■ Working data:
● ● ● ●

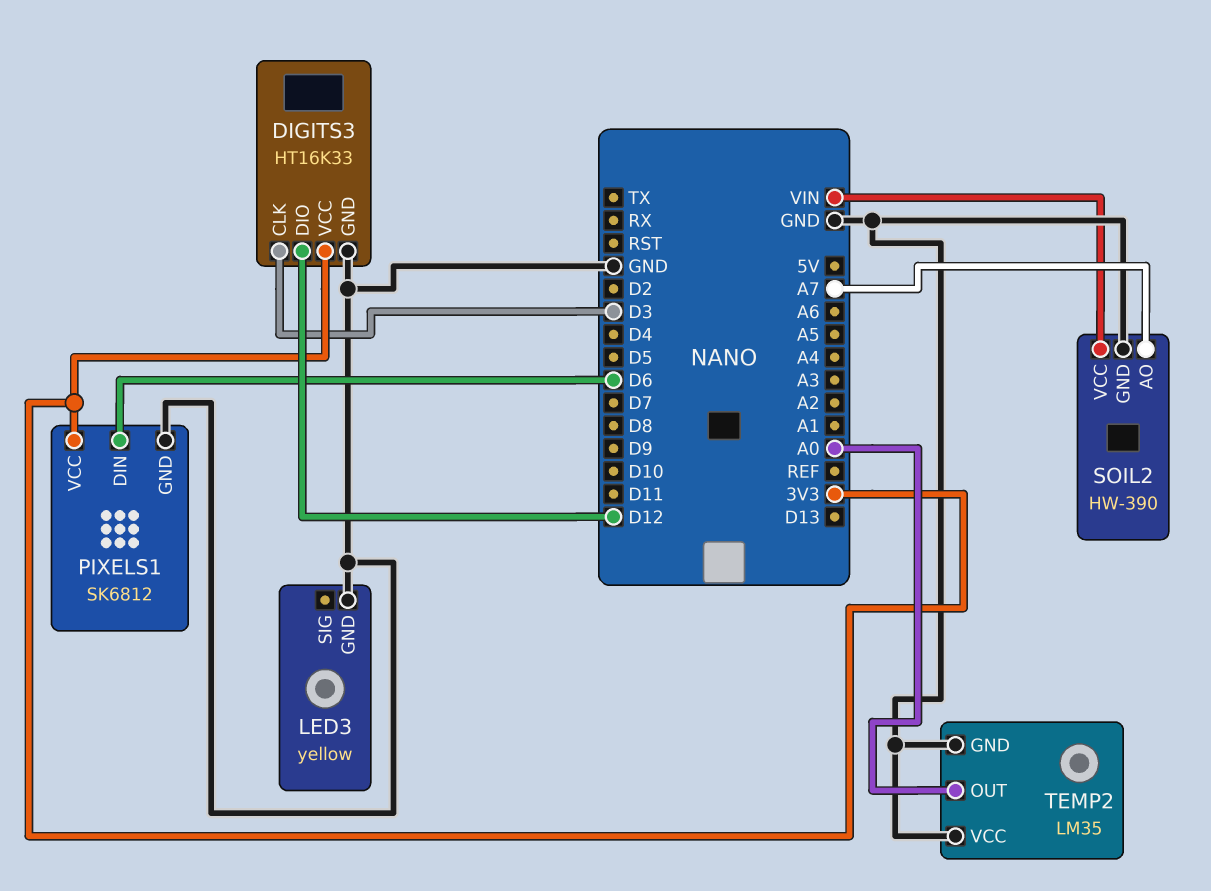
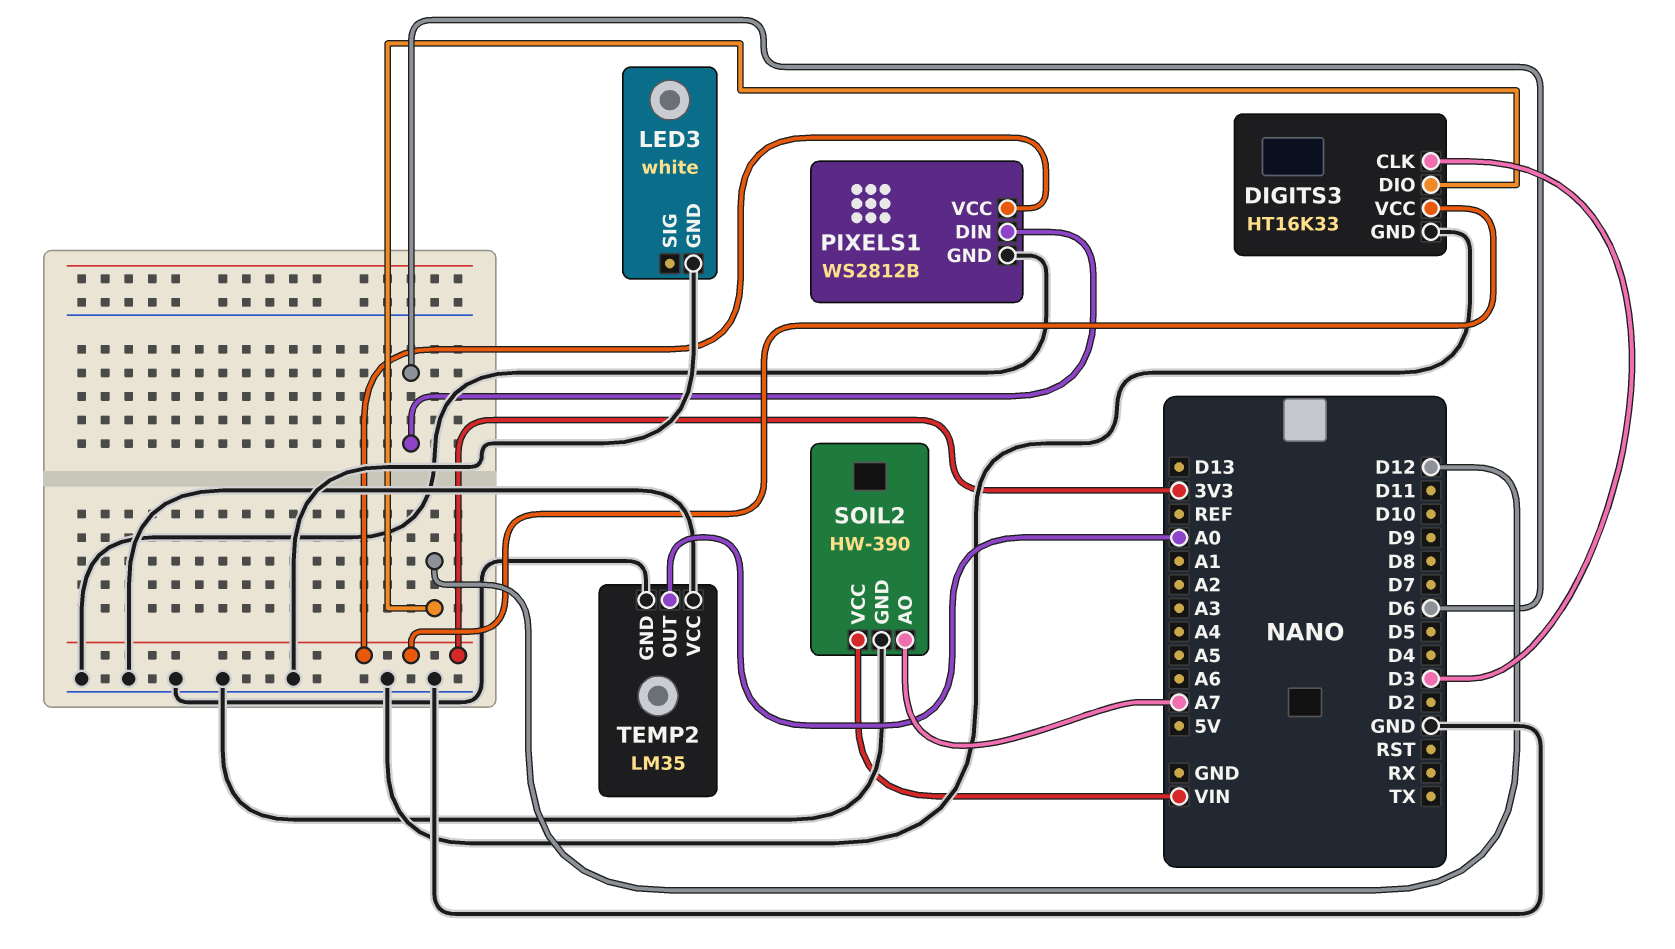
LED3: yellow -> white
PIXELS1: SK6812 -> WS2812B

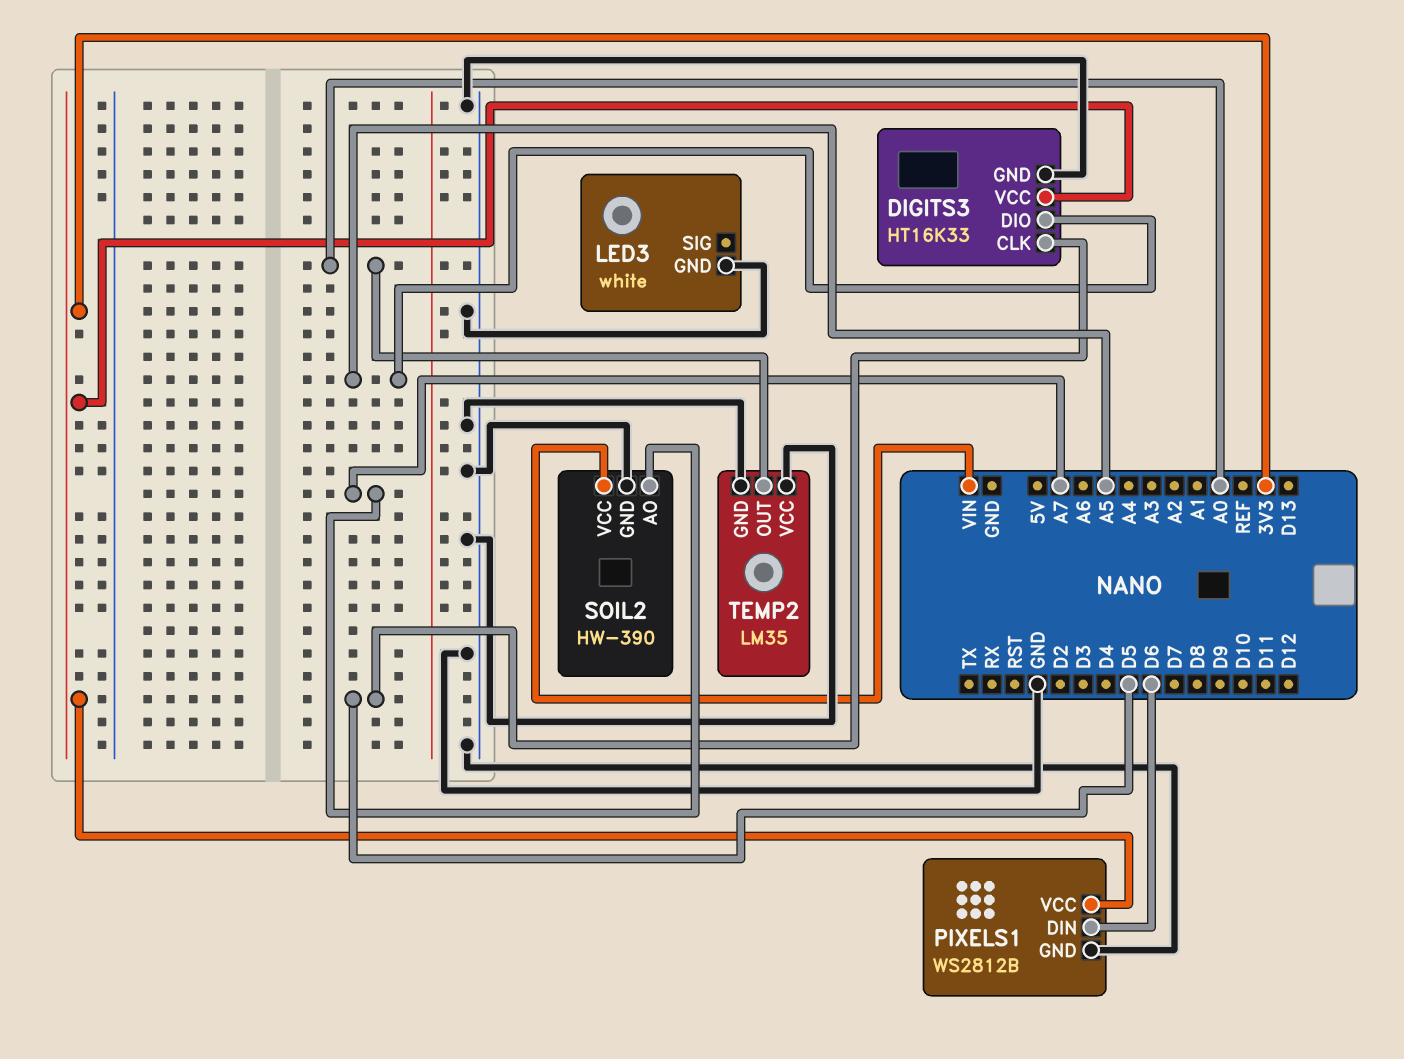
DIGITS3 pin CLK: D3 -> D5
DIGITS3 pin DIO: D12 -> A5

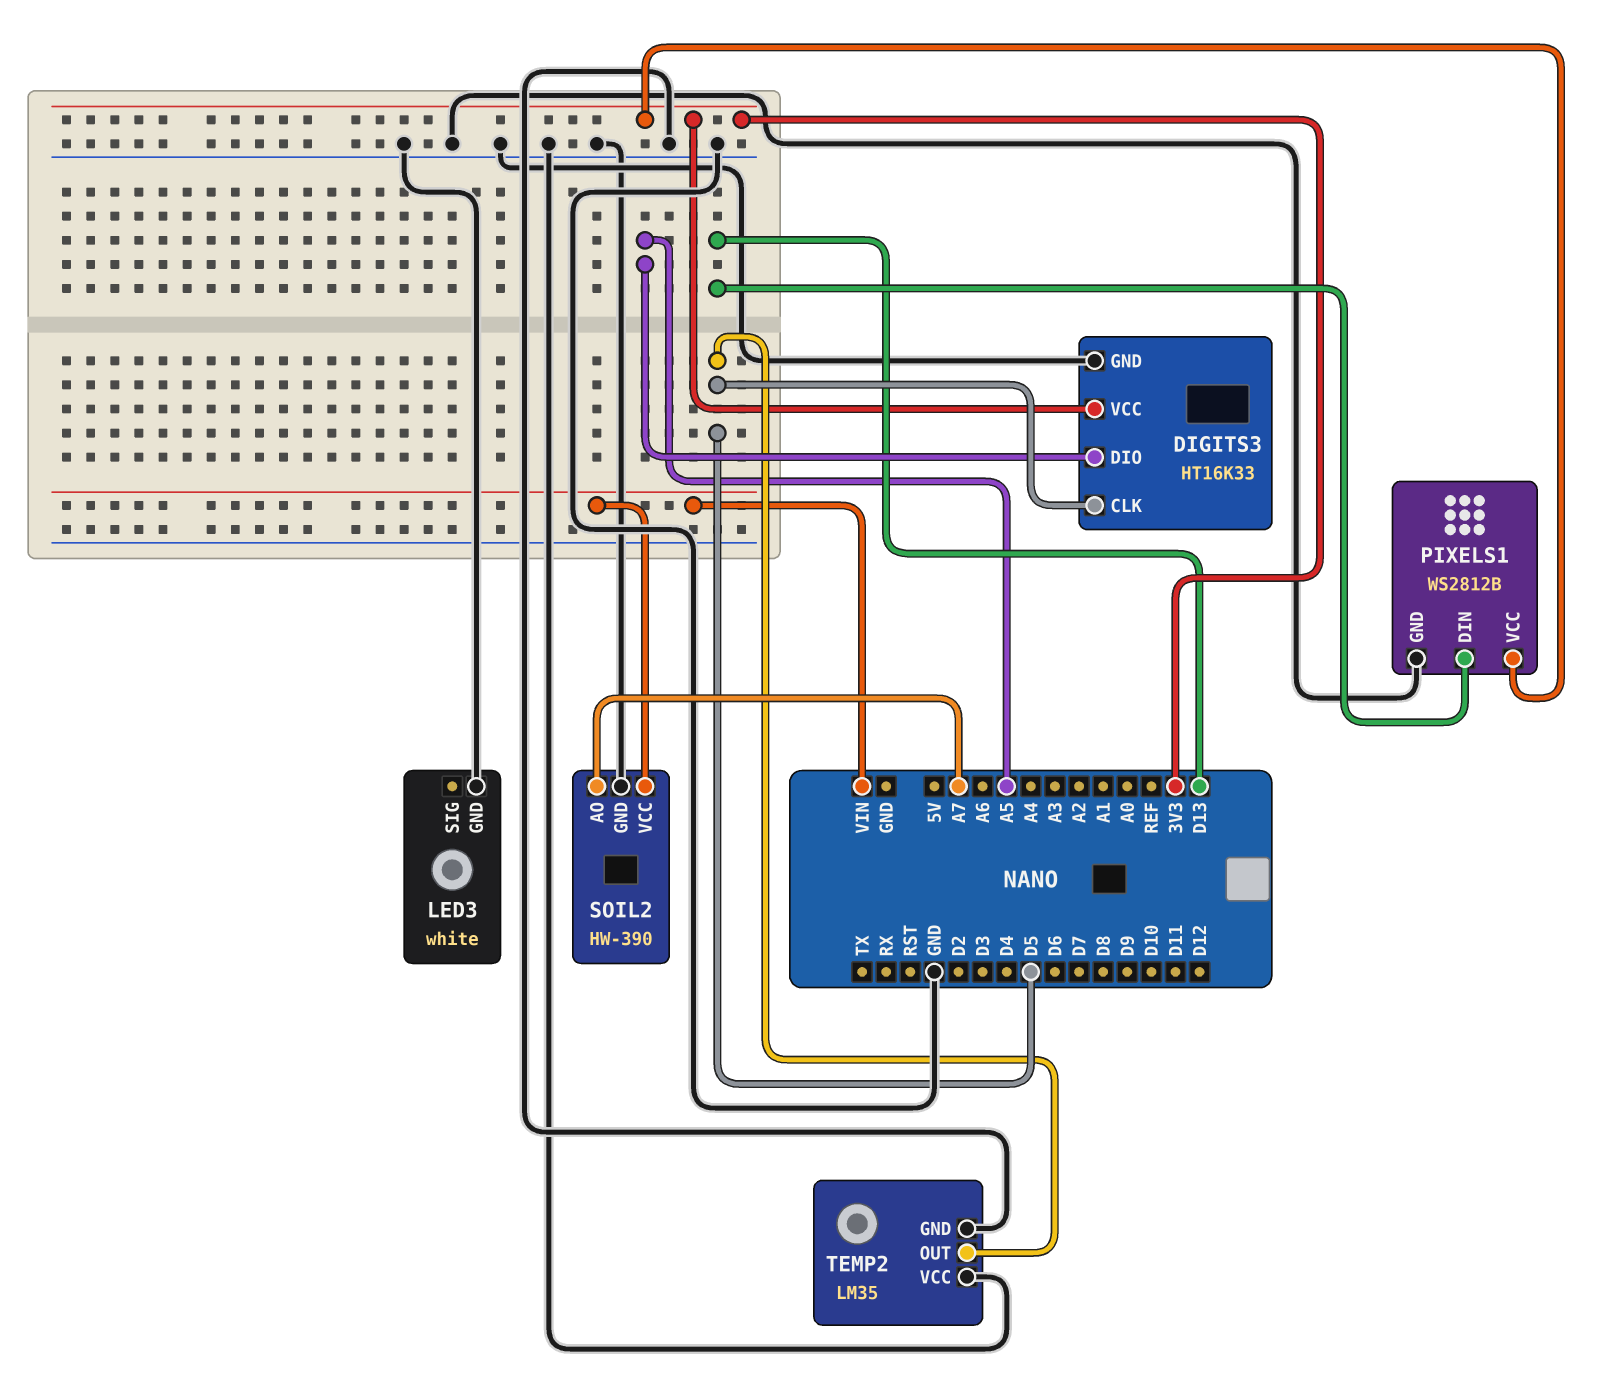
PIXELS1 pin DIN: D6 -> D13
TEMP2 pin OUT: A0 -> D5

● ● ● ●

■ Task requirements: Leave the pictures aside and output each entry exactly as it stands.

■ Task output:
LED3: yellow -> white
PIXELS1: SK6812 -> WS2812B

DIGITS3 pin CLK: D3 -> D5
DIGITS3 pin DIO: D12 -> A5

PIXELS1 pin DIN: D6 -> D13
TEMP2 pin OUT: A0 -> D5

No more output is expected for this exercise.